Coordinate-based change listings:
□ □ □ □ □ □ □
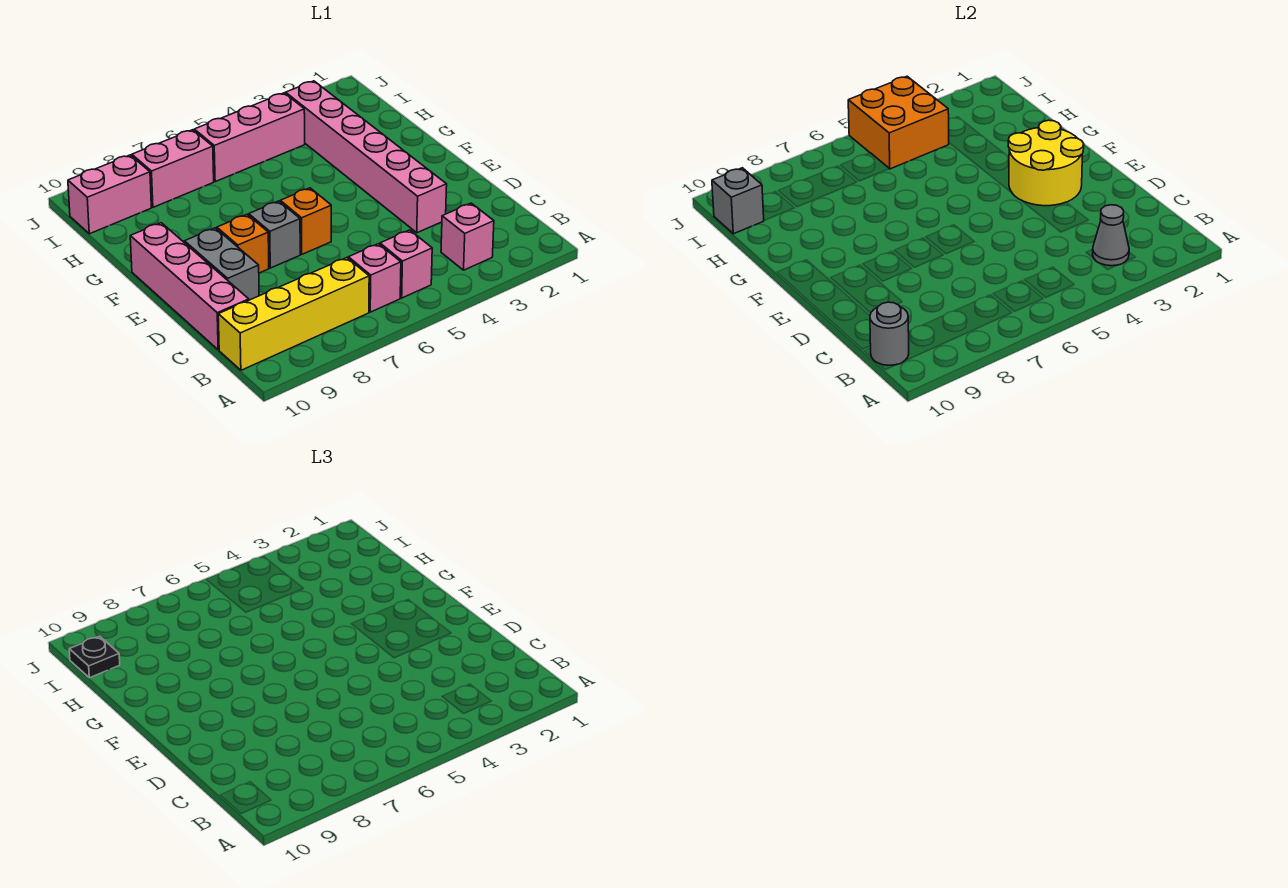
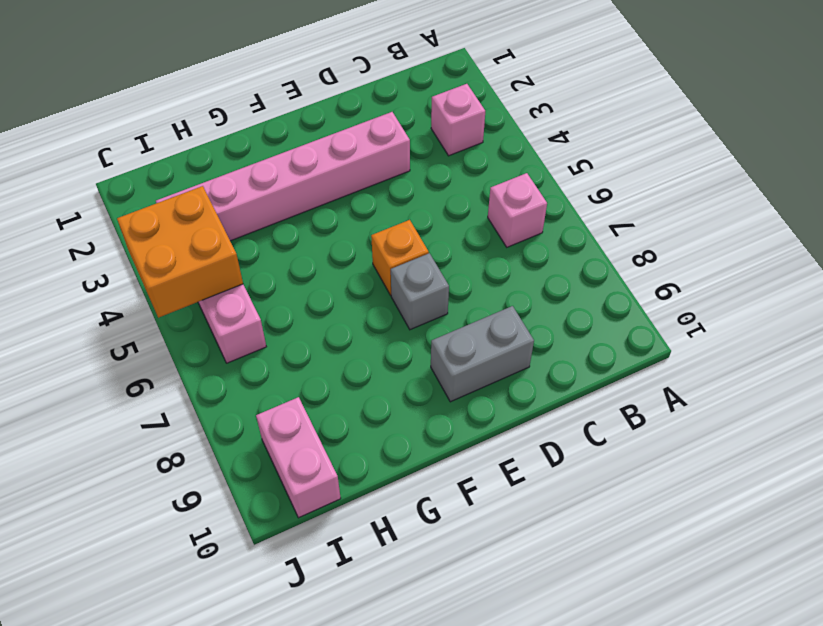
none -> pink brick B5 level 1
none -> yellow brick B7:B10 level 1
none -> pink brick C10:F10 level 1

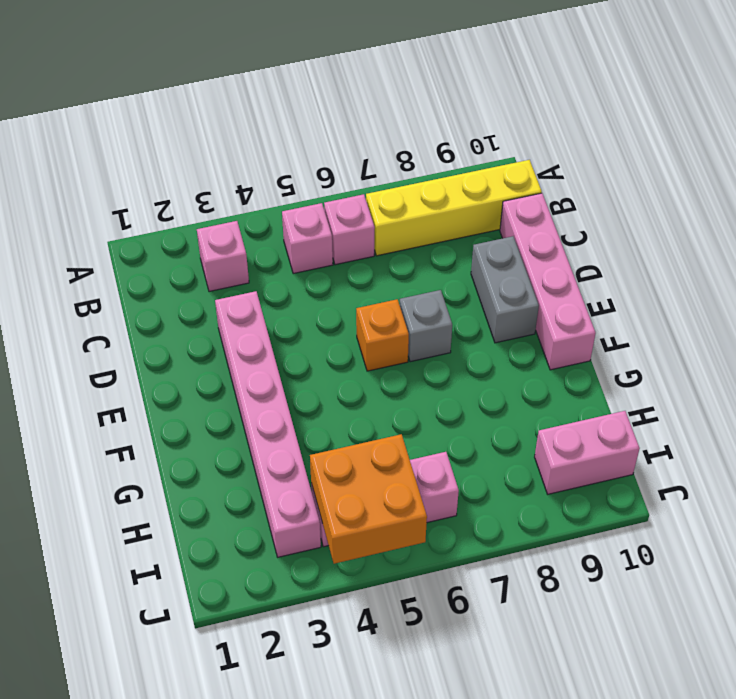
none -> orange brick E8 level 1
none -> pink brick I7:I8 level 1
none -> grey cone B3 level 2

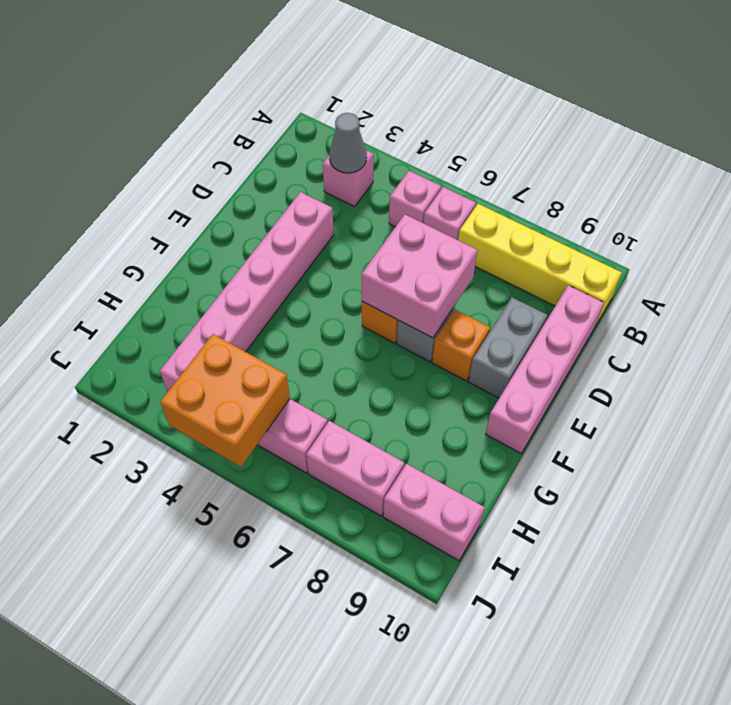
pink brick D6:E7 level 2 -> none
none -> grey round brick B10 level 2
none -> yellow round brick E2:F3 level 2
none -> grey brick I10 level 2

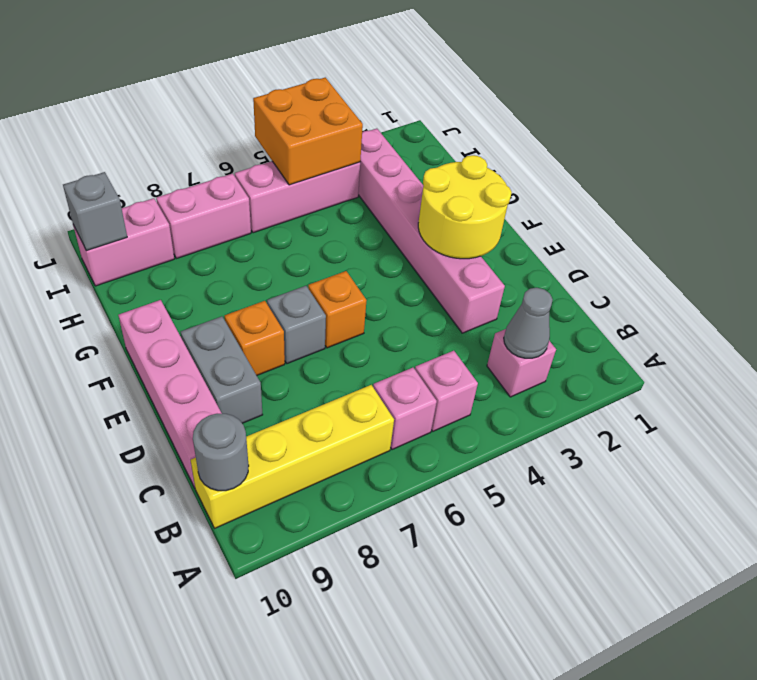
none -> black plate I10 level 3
□ □ □ □ □ □ □
What you are asked to do: Reprint all the data above verbatim, excluding pictures.

Exercise response:
none -> pink brick B5 level 1
none -> yellow brick B7:B10 level 1
none -> pink brick C10:F10 level 1

none -> orange brick E8 level 1
none -> pink brick I7:I8 level 1
none -> grey cone B3 level 2

pink brick D6:E7 level 2 -> none
none -> grey round brick B10 level 2
none -> yellow round brick E2:F3 level 2
none -> grey brick I10 level 2

none -> black plate I10 level 3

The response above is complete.